* _Record excerpts_:
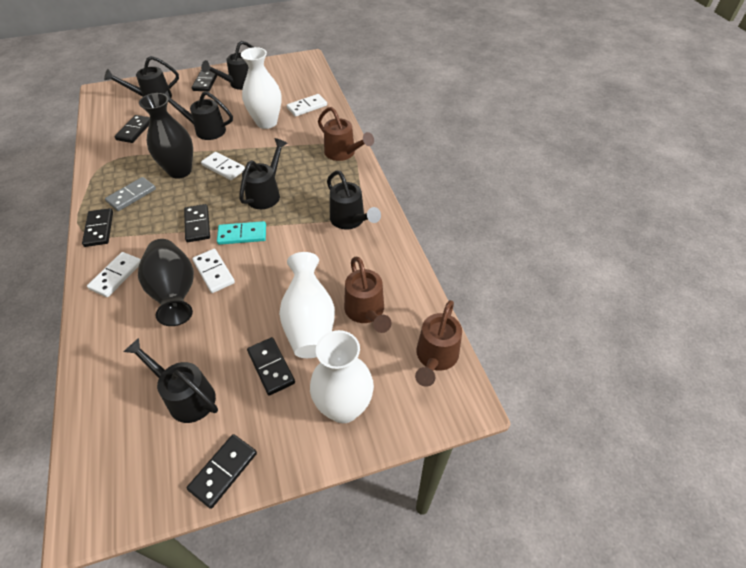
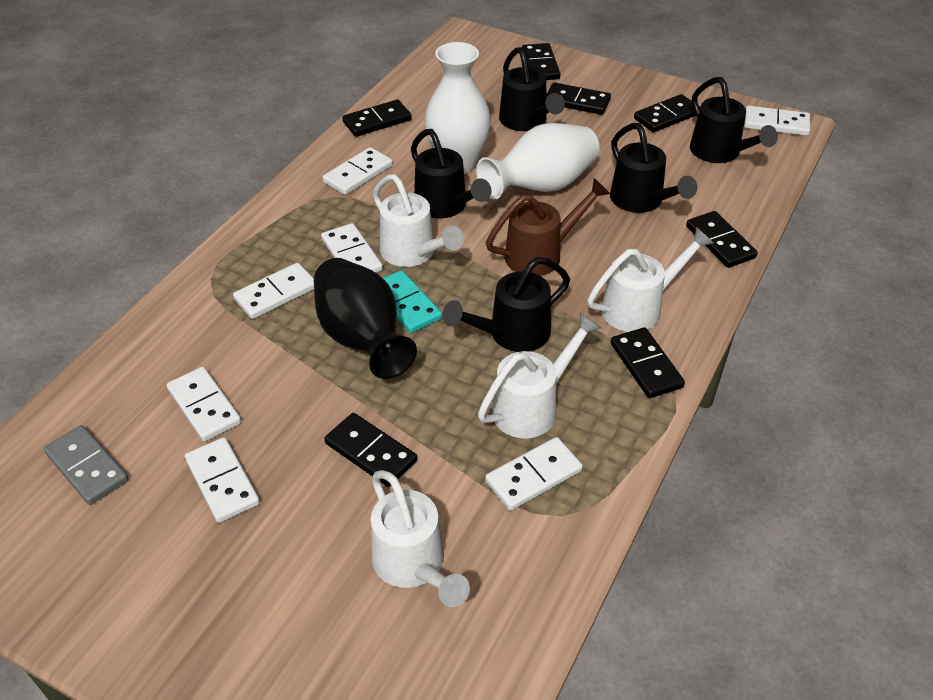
black domino: 6 -> 7
black vase: 2 -> 1
black watering can: 6 -> 5
brown watering can: 3 -> 1
white domino: 4 -> 7
white vase: 3 -> 2
white watering can: 0 -> 4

* _Work task_: In copying the listing, reproduce each line exactly and omit the pictures.

* _Output for this exercise_:
black domino: 6 -> 7
black vase: 2 -> 1
black watering can: 6 -> 5
brown watering can: 3 -> 1
white domino: 4 -> 7
white vase: 3 -> 2
white watering can: 0 -> 4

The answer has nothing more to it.